··· Data for processing

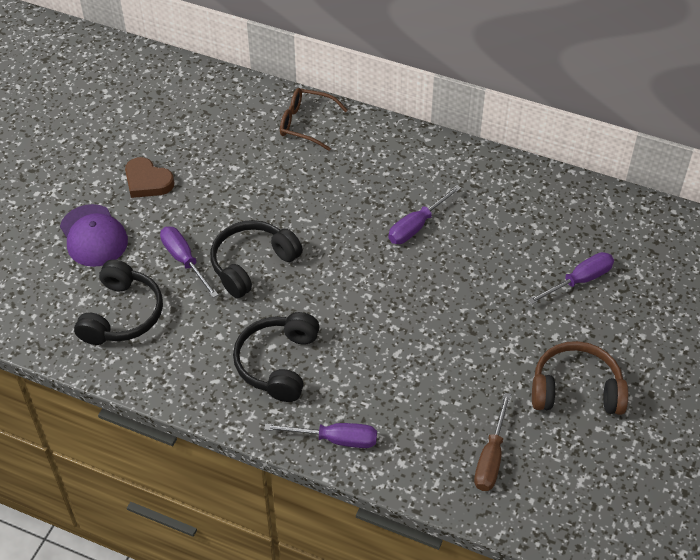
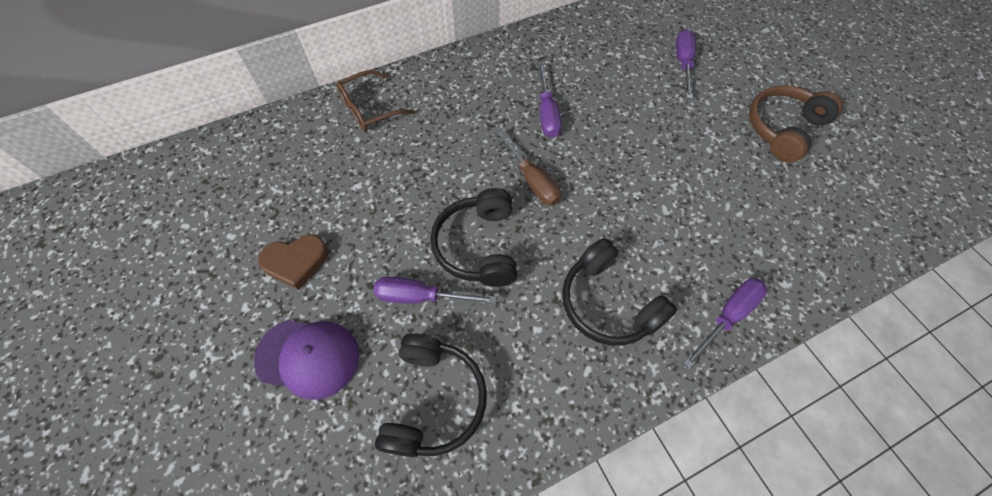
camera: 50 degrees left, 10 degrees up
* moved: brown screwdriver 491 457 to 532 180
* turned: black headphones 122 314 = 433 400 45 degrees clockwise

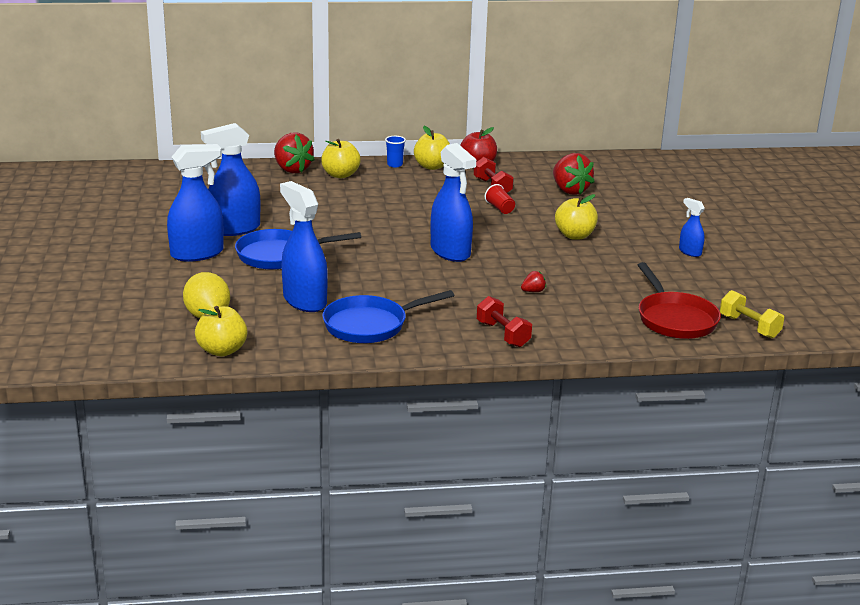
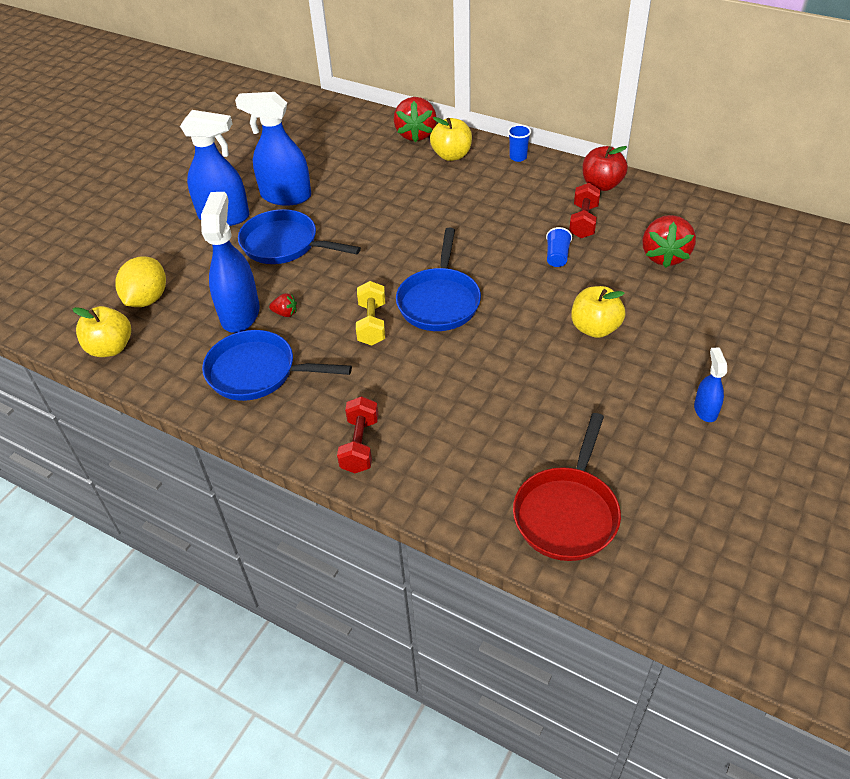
camera: 40 degrees right, 20 degrees up
* removed: yellow apple 432 166
* moved: red strawberry 533 291 to 285 313
* moved: yellow dumbbell 749 327 to 372 324
* replaced: blue spray bottle 450 252 to blue pan 439 301
* recoloured: red cup 500 208 to blue cup 557 256

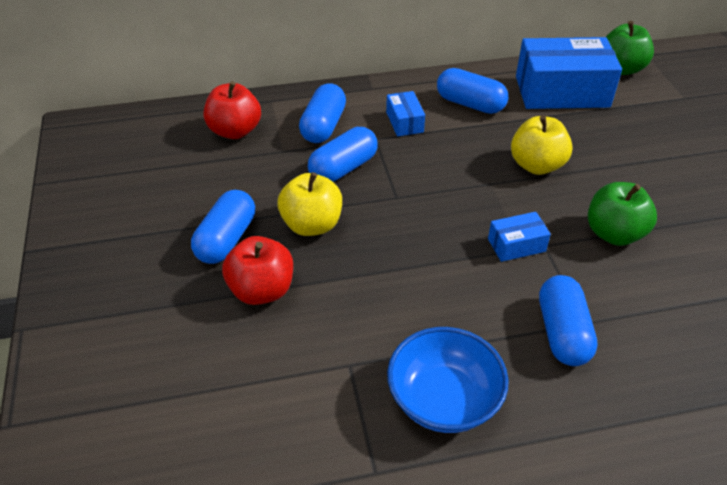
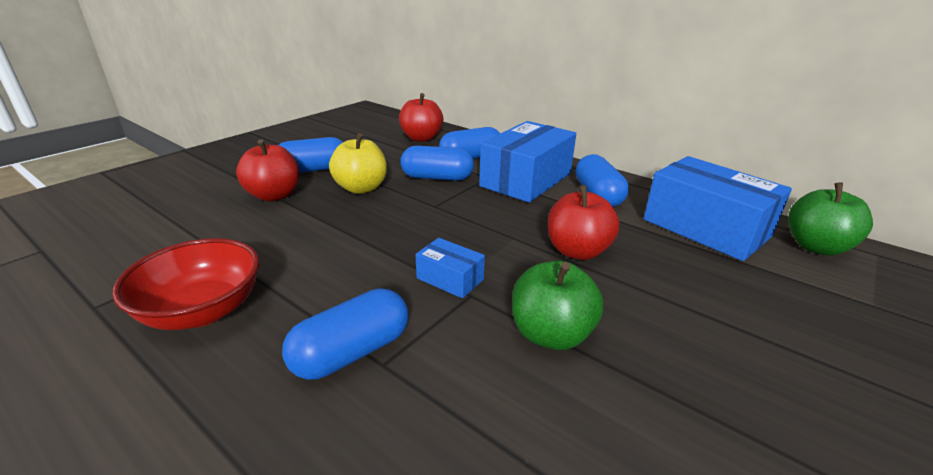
camera: 50 degrees right, 15 degrees down
* recoloured: blue bowl 443 399 to red bowl 202 311
* recoloured: yellow apple 536 165 to red apple 577 251
* resized: blue box 404 122 = 526 180 x2.15

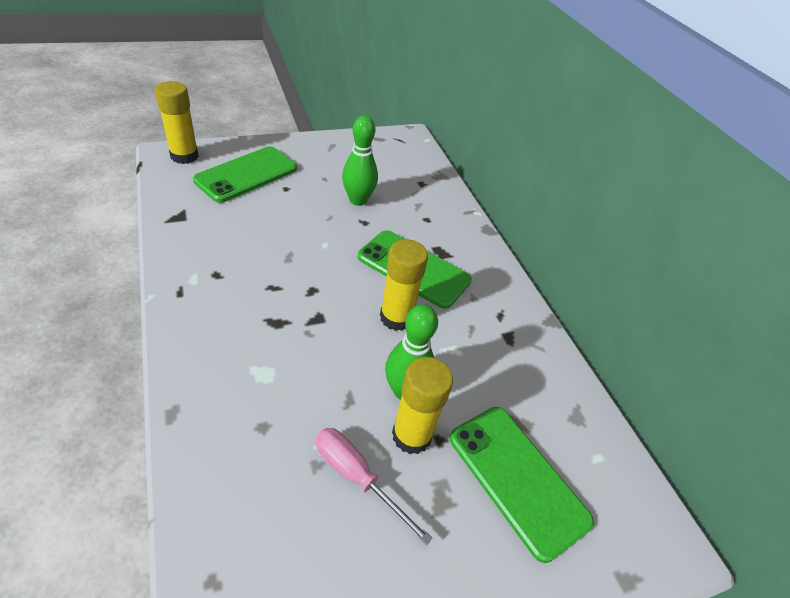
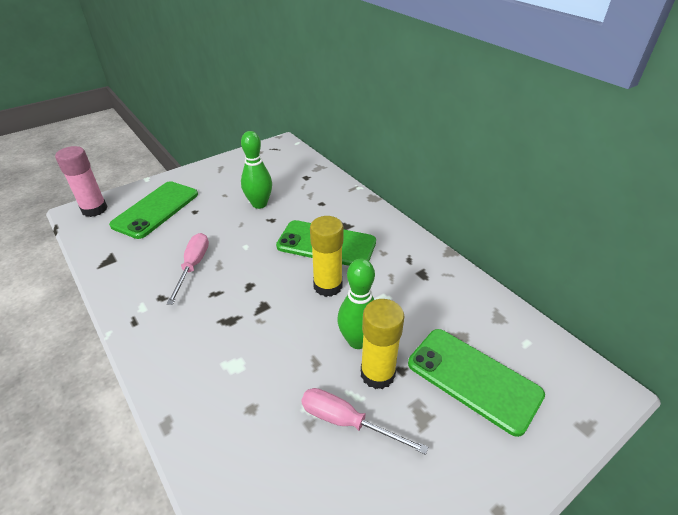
camera: 10 degrees left, 5 degrees down
* added: pink screwdriver 193 266
* recoloured: yellow glue stick 184 156 to pink glue stick 94 209

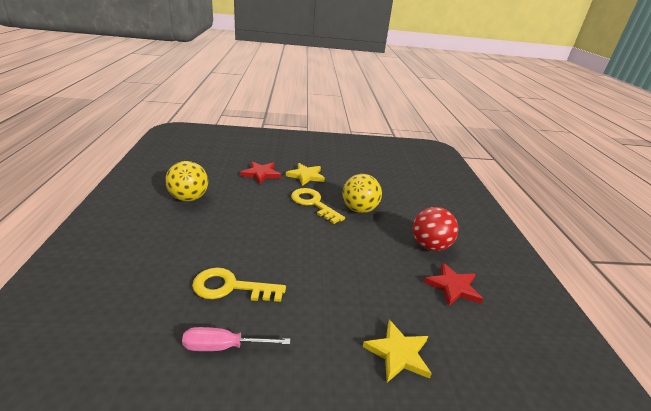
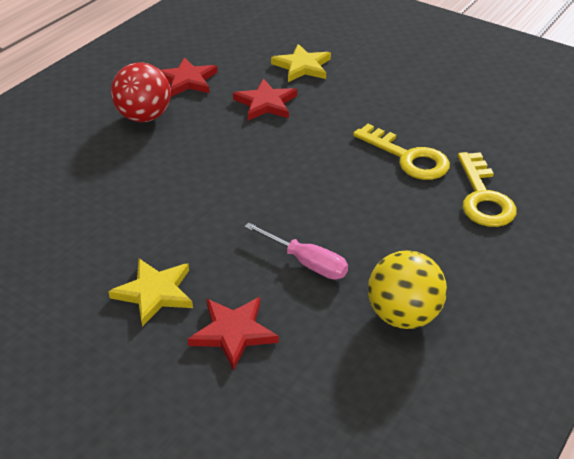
camera: 140 degrees left, 10 degrees up
* removed: yellow ball 359 209
* added: red star 266 103
* moved: pink screwdriver 224 346 to 306 263
* moved: yellow key 313 203 to 483 197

······

Description of the task
Copy nothing but the lines from the line holding "457 to 532 180" through the last line of the entries, exactly, while leaving out the pictures.

Solution below
* moved: brown screwdriver 491 457 to 532 180
* turned: black headphones 122 314 = 433 400 45 degrees clockwise

camera: 40 degrees right, 20 degrees up
* removed: yellow apple 432 166
* moved: red strawberry 533 291 to 285 313
* moved: yellow dumbbell 749 327 to 372 324
* replaced: blue spray bottle 450 252 to blue pan 439 301
* recoloured: red cup 500 208 to blue cup 557 256

camera: 50 degrees right, 15 degrees down
* recoloured: blue bowl 443 399 to red bowl 202 311
* recoloured: yellow apple 536 165 to red apple 577 251
* resized: blue box 404 122 = 526 180 x2.15

camera: 10 degrees left, 5 degrees down
* added: pink screwdriver 193 266
* recoloured: yellow glue stick 184 156 to pink glue stick 94 209

camera: 140 degrees left, 10 degrees up
* removed: yellow ball 359 209
* added: red star 266 103
* moved: pink screwdriver 224 346 to 306 263
* moved: yellow key 313 203 to 483 197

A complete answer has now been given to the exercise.